## Task prompt
Turn every line of the items below into a JSON list of strings, one string per line, leaving out blank lines.

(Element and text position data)
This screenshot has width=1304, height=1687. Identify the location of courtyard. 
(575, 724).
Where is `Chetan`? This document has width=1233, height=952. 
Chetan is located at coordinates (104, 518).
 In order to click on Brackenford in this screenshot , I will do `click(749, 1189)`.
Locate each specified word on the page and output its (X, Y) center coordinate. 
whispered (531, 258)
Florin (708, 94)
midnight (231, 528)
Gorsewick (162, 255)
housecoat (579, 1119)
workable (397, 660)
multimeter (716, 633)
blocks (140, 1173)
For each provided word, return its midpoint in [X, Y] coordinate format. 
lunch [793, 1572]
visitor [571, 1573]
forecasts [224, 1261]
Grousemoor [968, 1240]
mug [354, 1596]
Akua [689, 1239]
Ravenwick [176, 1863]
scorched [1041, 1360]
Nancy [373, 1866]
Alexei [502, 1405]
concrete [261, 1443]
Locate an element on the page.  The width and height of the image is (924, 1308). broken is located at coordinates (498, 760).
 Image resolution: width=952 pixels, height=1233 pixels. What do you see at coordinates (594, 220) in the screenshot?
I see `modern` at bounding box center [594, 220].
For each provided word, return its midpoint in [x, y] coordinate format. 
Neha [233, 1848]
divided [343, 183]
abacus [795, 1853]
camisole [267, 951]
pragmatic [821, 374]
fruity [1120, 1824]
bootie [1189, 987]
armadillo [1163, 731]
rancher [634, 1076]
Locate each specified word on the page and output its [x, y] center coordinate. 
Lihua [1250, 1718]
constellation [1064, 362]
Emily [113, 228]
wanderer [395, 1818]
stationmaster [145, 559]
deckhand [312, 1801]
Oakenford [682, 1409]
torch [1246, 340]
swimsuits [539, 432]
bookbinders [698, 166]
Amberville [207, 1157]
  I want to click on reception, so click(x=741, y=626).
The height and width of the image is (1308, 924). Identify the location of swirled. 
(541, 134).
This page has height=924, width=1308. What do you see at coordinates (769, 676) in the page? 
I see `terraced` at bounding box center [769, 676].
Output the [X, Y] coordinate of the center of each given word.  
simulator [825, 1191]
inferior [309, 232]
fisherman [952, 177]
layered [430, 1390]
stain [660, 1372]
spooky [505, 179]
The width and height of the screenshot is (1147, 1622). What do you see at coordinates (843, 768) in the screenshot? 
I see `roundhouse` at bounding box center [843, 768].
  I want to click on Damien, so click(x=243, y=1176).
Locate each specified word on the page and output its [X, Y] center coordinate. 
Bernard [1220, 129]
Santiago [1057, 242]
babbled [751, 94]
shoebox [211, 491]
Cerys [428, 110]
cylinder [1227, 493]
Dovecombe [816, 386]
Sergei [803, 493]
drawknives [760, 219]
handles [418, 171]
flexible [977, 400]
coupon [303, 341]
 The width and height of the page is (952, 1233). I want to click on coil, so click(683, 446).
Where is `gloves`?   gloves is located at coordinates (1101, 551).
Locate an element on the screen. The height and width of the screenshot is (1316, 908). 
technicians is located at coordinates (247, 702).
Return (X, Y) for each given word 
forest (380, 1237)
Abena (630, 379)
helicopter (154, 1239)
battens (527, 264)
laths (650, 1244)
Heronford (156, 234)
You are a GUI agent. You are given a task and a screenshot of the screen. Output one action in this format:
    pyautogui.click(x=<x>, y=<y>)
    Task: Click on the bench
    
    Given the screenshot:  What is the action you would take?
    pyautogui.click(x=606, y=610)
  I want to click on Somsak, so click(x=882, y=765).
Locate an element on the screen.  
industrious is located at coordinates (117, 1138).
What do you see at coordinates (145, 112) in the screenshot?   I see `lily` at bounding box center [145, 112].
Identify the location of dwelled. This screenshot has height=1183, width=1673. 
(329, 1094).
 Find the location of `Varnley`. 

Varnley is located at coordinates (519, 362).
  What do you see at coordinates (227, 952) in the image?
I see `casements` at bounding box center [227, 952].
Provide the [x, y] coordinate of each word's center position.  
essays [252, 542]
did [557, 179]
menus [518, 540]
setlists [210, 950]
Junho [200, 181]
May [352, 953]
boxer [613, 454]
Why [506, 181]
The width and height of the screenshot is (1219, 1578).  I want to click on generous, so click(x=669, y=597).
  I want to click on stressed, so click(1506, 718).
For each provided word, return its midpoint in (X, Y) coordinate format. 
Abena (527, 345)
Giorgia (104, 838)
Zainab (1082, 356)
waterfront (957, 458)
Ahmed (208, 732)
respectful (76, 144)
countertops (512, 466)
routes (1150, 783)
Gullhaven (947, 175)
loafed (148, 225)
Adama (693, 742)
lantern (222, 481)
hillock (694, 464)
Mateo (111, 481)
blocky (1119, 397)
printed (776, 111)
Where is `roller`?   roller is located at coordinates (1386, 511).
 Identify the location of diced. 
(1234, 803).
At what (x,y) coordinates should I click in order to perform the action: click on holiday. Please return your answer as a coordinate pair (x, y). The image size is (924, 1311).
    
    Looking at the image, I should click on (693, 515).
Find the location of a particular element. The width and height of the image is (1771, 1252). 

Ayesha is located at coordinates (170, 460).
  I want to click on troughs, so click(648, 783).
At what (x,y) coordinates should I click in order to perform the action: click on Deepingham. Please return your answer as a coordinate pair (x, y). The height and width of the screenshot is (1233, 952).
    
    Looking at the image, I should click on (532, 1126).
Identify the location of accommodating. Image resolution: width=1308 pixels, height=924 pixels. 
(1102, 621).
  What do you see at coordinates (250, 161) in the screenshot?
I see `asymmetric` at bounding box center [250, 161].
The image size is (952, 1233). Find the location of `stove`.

## Output below
[
  "This screenshot has width=1304, height=1687. Identify the location of courtyard. ",
  "(575, 724).",
  "Where is `Chetan`? This document has width=1233, height=952. ",
  "Chetan is located at coordinates (104, 518).",
  " In order to click on Brackenford in this screenshot , I will do `click(749, 1189)`.",
  "Locate each specified word on the page and output its (X, Y) center coordinate. ",
  "whispered (531, 258)",
  "Florin (708, 94)",
  "midnight (231, 528)",
  "Gorsewick (162, 255)",
  "housecoat (579, 1119)",
  "workable (397, 660)",
  "multimeter (716, 633)",
  "blocks (140, 1173)",
  "For each provided word, return its midpoint in [X, Y] coordinate format. ",
  "lunch [793, 1572]",
  "visitor [571, 1573]",
  "forecasts [224, 1261]",
  "Grousemoor [968, 1240]",
  "mug [354, 1596]",
  "Akua [689, 1239]",
  "Ravenwick [176, 1863]",
  "scorched [1041, 1360]",
  "Nancy [373, 1866]",
  "Alexei [502, 1405]",
  "concrete [261, 1443]",
  "Locate an element on the page.  The width and height of the image is (924, 1308). broken is located at coordinates (498, 760).",
  " Image resolution: width=952 pixels, height=1233 pixels. What do you see at coordinates (594, 220) in the screenshot?",
  "I see `modern` at bounding box center [594, 220].",
  "For each provided word, return its midpoint in [x, y] coordinate format. ",
  "Neha [233, 1848]",
  "divided [343, 183]",
  "abacus [795, 1853]",
  "camisole [267, 951]",
  "pragmatic [821, 374]",
  "fruity [1120, 1824]",
  "bootie [1189, 987]",
  "armadillo [1163, 731]",
  "rancher [634, 1076]",
  "Locate each specified word on the page and output its [x, y] center coordinate. ",
  "Lihua [1250, 1718]",
  "constellation [1064, 362]",
  "Emily [113, 228]",
  "wanderer [395, 1818]",
  "stationmaster [145, 559]",
  "deckhand [312, 1801]",
  "Oakenford [682, 1409]",
  "torch [1246, 340]",
  "swimsuits [539, 432]",
  "bookbinders [698, 166]",
  "Amberville [207, 1157]",
  "  I want to click on reception, so click(x=741, y=626).",
  "The height and width of the image is (1308, 924). Identify the location of swirled. ",
  "(541, 134).",
  "This page has height=924, width=1308. What do you see at coordinates (769, 676) in the page? ",
  "I see `terraced` at bounding box center [769, 676].",
  "Output the [X, Y] coordinate of the center of each given word.  ",
  "simulator [825, 1191]",
  "inferior [309, 232]",
  "fisherman [952, 177]",
  "layered [430, 1390]",
  "stain [660, 1372]",
  "spooky [505, 179]",
  "The width and height of the screenshot is (1147, 1622). What do you see at coordinates (843, 768) in the screenshot? ",
  "I see `roundhouse` at bounding box center [843, 768].",
  "  I want to click on Damien, so click(x=243, y=1176).",
  "Locate each specified word on the page and output its [X, Y] center coordinate. ",
  "Bernard [1220, 129]",
  "Santiago [1057, 242]",
  "babbled [751, 94]",
  "shoebox [211, 491]",
  "Cerys [428, 110]",
  "cylinder [1227, 493]",
  "Dovecombe [816, 386]",
  "Sergei [803, 493]",
  "drawknives [760, 219]",
  "handles [418, 171]",
  "flexible [977, 400]",
  "coupon [303, 341]",
  " The width and height of the page is (952, 1233). I want to click on coil, so click(683, 446).",
  "Where is `gloves`?   gloves is located at coordinates (1101, 551).",
  "Locate an element on the screen. The height and width of the screenshot is (1316, 908). ",
  "technicians is located at coordinates (247, 702).",
  "Return (X, Y) for each given word ",
  "forest (380, 1237)",
  "Abena (630, 379)",
  "helicopter (154, 1239)",
  "battens (527, 264)",
  "laths (650, 1244)",
  "Heronford (156, 234)",
  "You are a GUI agent. You are given a task and a screenshot of the screen. Output one action in this format:",
  "    pyautogui.click(x=<x>, y=<y>)",
  "    Task: Click on the bench",
  "    Given the screenshot:  What is the action you would take?",
  "    pyautogui.click(x=606, y=610)",
  "  I want to click on Somsak, so click(x=882, y=765).",
  "Locate an element on the screen.  ",
  "industrious is located at coordinates (117, 1138).",
  "What do you see at coordinates (145, 112) in the screenshot?   I see `lily` at bounding box center [145, 112].",
  "Identify the location of dwelled. This screenshot has height=1183, width=1673. ",
  "(329, 1094).",
  " Find the location of `Varnley`. ",
  "Varnley is located at coordinates (519, 362).",
  "  What do you see at coordinates (227, 952) in the image?",
  "I see `casements` at bounding box center [227, 952].",
  "Provide the [x, y] coordinate of each word's center position.  ",
  "essays [252, 542]",
  "did [557, 179]",
  "menus [518, 540]",
  "setlists [210, 950]",
  "Junho [200, 181]",
  "May [352, 953]",
  "boxer [613, 454]",
  "Why [506, 181]",
  "The width and height of the screenshot is (1219, 1578).  I want to click on generous, so click(x=669, y=597).",
  "  I want to click on stressed, so click(1506, 718).",
  "For each provided word, return its midpoint in (X, Y) coordinate format. ",
  "Abena (527, 345)",
  "Giorgia (104, 838)",
  "Zainab (1082, 356)",
  "waterfront (957, 458)",
  "Ahmed (208, 732)",
  "respectful (76, 144)",
  "countertops (512, 466)",
  "routes (1150, 783)",
  "Gullhaven (947, 175)",
  "loafed (148, 225)",
  "Adama (693, 742)",
  "lantern (222, 481)",
  "hillock (694, 464)",
  "Mateo (111, 481)",
  "blocky (1119, 397)",
  "printed (776, 111)",
  "Where is `roller`?   roller is located at coordinates (1386, 511).",
  " Identify the location of diced. ",
  "(1234, 803).",
  "At what (x,y) coordinates should I click in order to perform the action: click on holiday. Please return your answer as a coordinate pair (x, y). The image size is (924, 1311).",
  "    Looking at the image, I should click on (693, 515).",
  "Find the location of a particular element. The width and height of the image is (1771, 1252). ",
  "Ayesha is located at coordinates (170, 460).",
  "  I want to click on troughs, so click(648, 783).",
  "At what (x,y) coordinates should I click in order to perform the action: click on Deepingham. Please return your answer as a coordinate pair (x, y). The height and width of the screenshot is (1233, 952).",
  "    Looking at the image, I should click on (532, 1126).",
  "Identify the location of accommodating. Image resolution: width=1308 pixels, height=924 pixels. ",
  "(1102, 621).",
  "  What do you see at coordinates (250, 161) in the screenshot?",
  "I see `asymmetric` at bounding box center [250, 161].",
  "The image size is (952, 1233). Find the location of `stove`."
]